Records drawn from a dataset

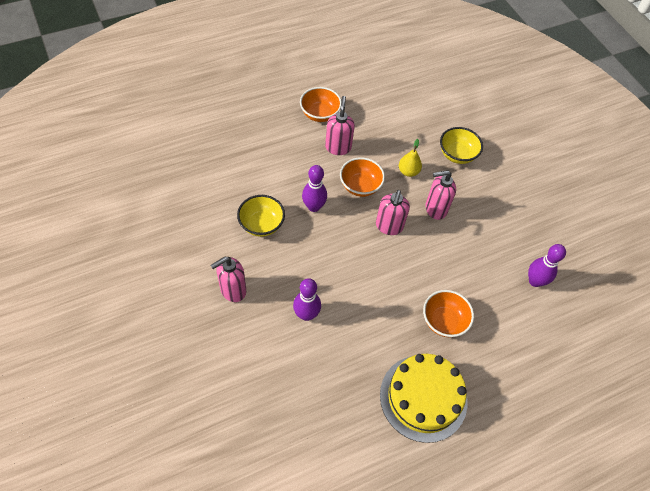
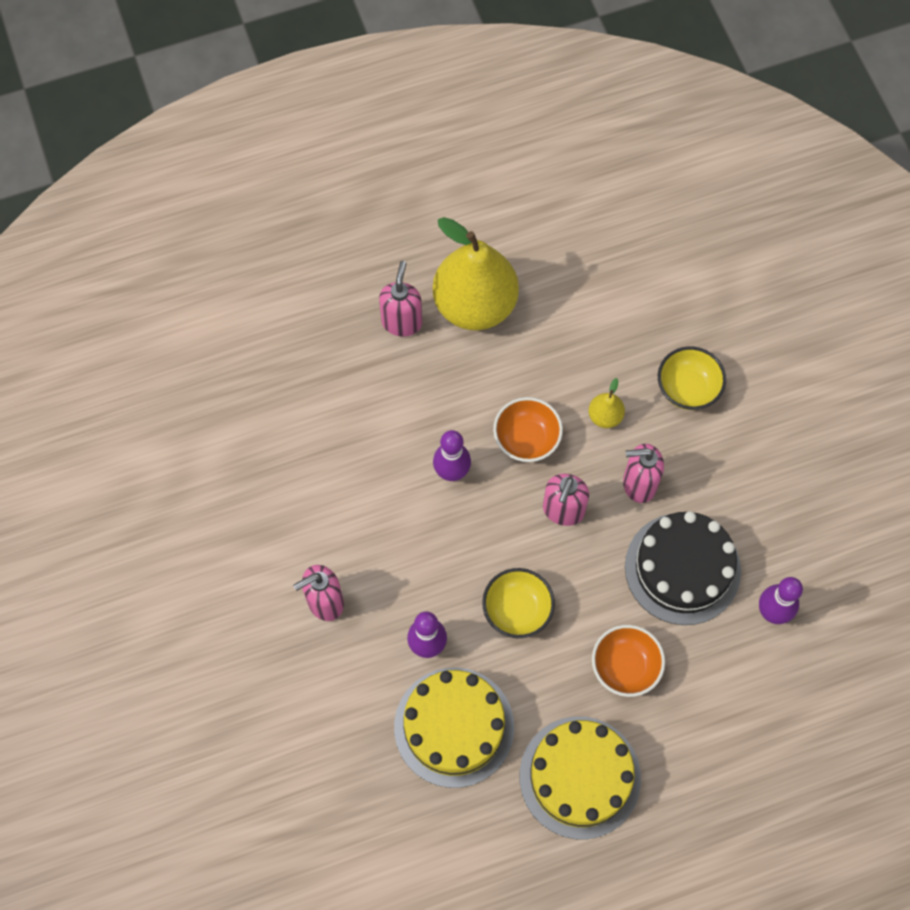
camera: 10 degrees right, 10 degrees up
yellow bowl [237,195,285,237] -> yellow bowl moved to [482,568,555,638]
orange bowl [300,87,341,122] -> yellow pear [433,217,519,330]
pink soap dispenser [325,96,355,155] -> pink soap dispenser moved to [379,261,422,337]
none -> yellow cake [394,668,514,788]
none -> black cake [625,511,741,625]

**EXERCISE AIM**
Your copy should hold each line above exactly and no pictures at all.

**YOUR RESPONSE**
camera: 10 degrees right, 10 degrees up
yellow bowl [237,195,285,237] -> yellow bowl moved to [482,568,555,638]
orange bowl [300,87,341,122] -> yellow pear [433,217,519,330]
pink soap dispenser [325,96,355,155] -> pink soap dispenser moved to [379,261,422,337]
none -> yellow cake [394,668,514,788]
none -> black cake [625,511,741,625]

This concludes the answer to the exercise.